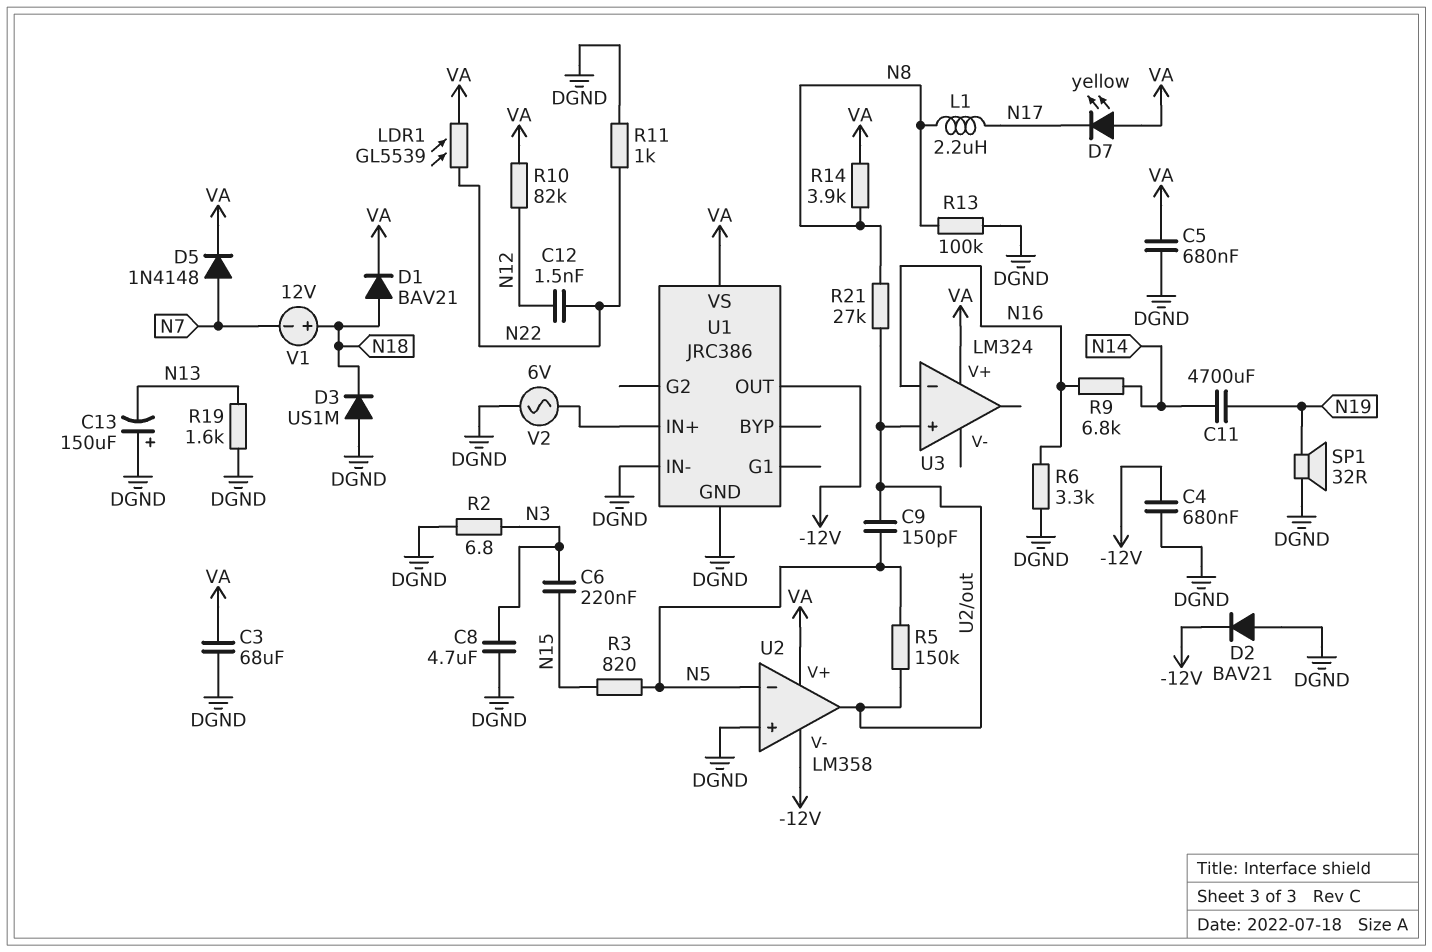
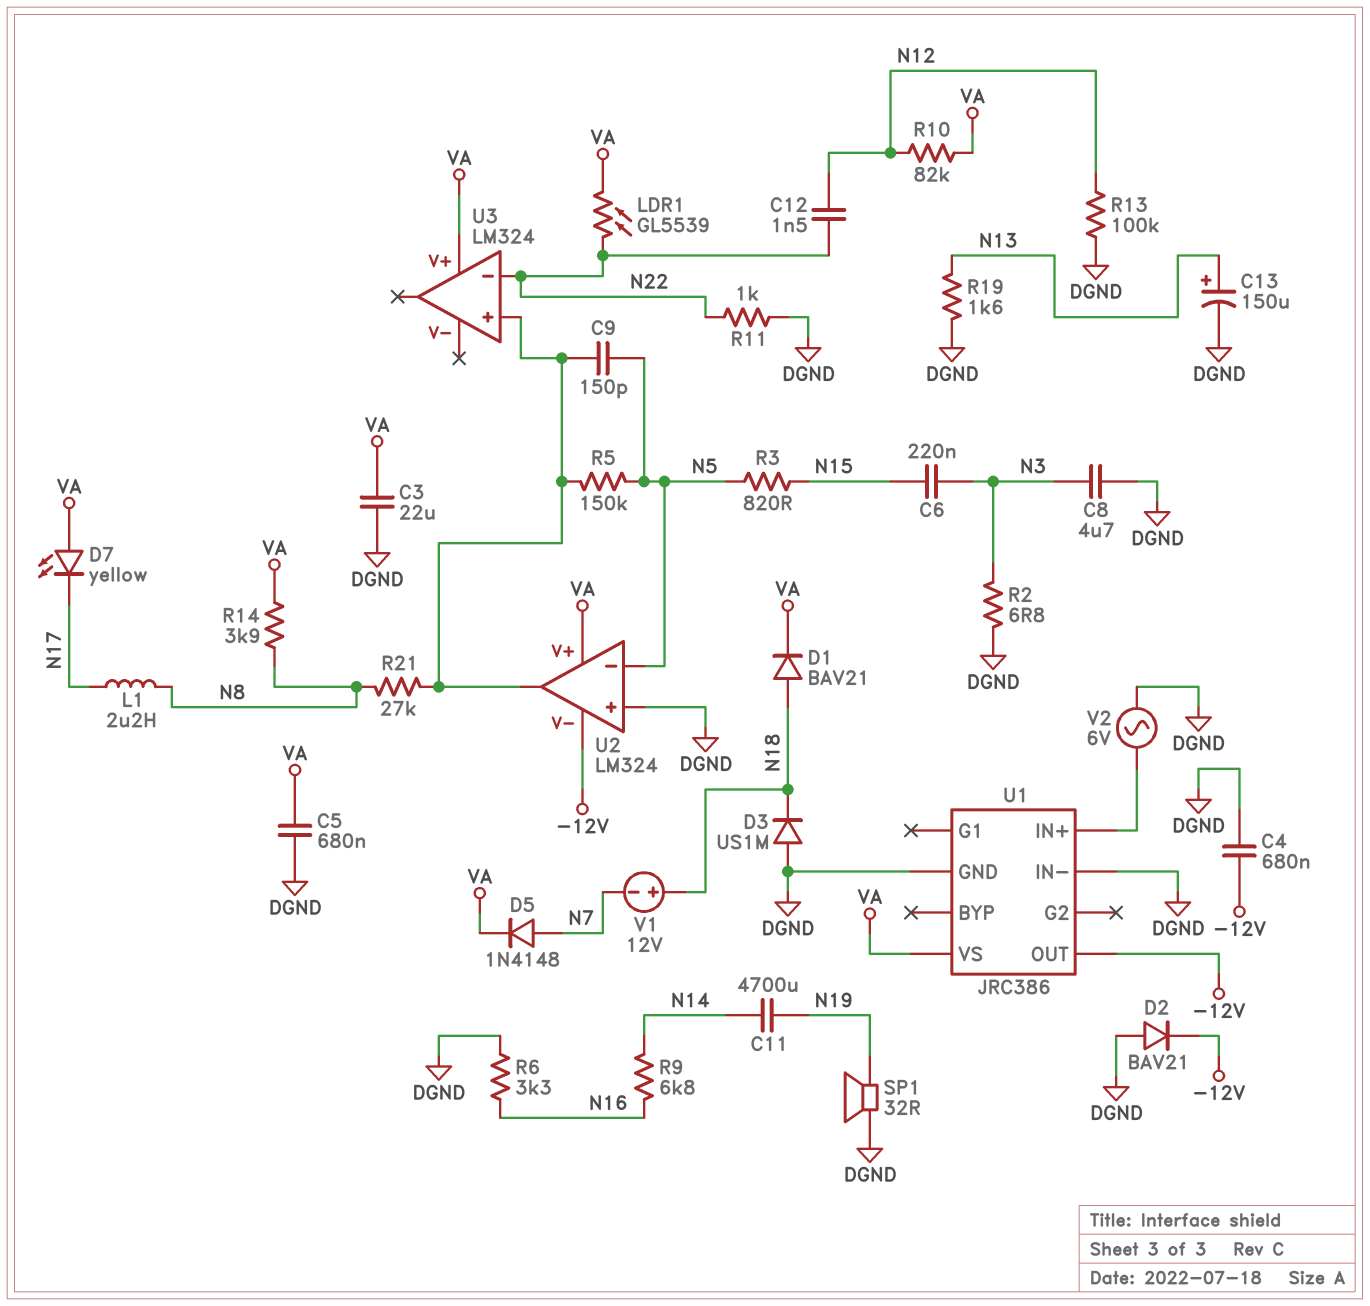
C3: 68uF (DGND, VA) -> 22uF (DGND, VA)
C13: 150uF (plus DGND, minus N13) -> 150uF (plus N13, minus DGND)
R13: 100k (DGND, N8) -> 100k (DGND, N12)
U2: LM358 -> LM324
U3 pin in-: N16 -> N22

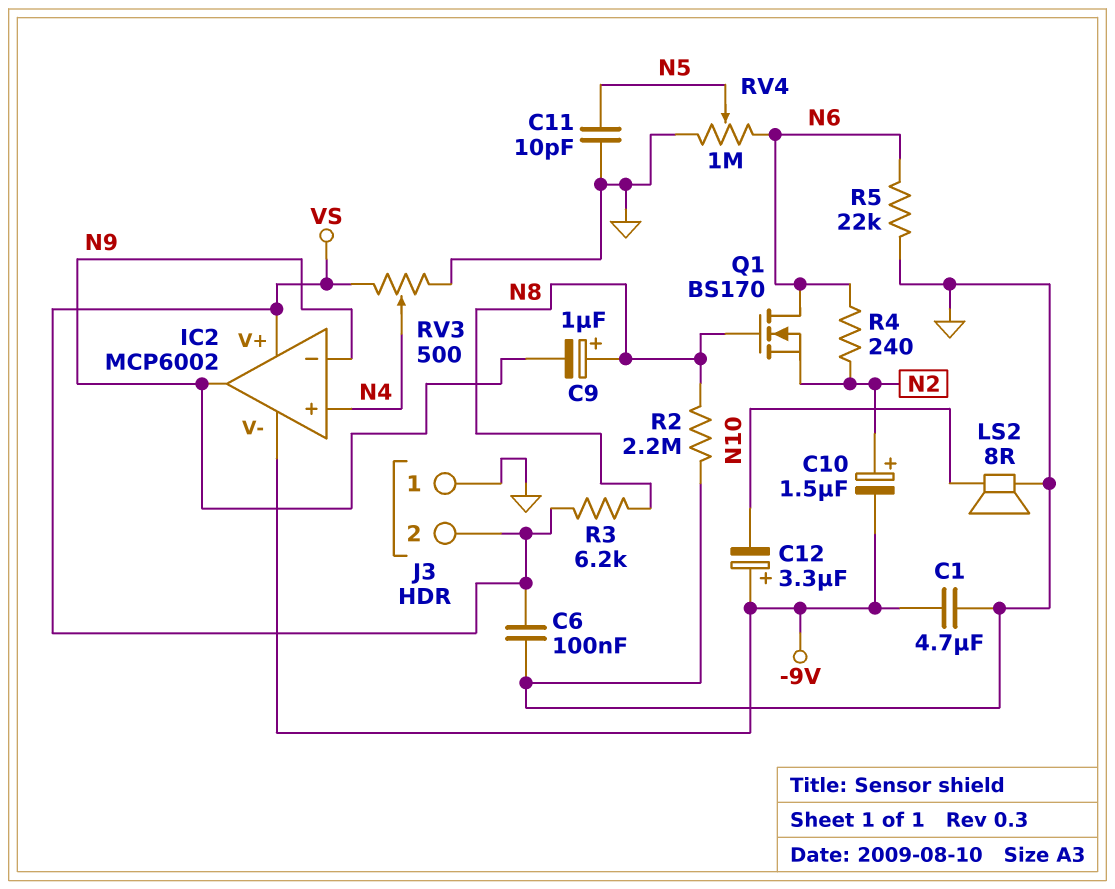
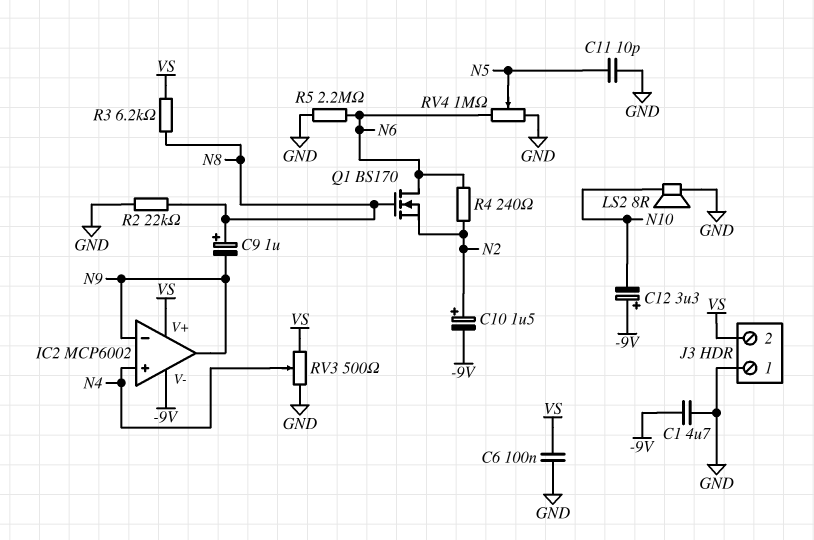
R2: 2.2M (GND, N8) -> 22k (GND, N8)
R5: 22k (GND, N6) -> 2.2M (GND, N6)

+ + + + + + +

Task prompt: What is needed here is an exact copy of the lines from the line containing "U3 pin in-: N16 -> N22" through the end of the records, with every picture left out.

Task solution:
U3 pin in-: N16 -> N22

R2: 2.2M (GND, N8) -> 22k (GND, N8)
R5: 22k (GND, N6) -> 2.2M (GND, N6)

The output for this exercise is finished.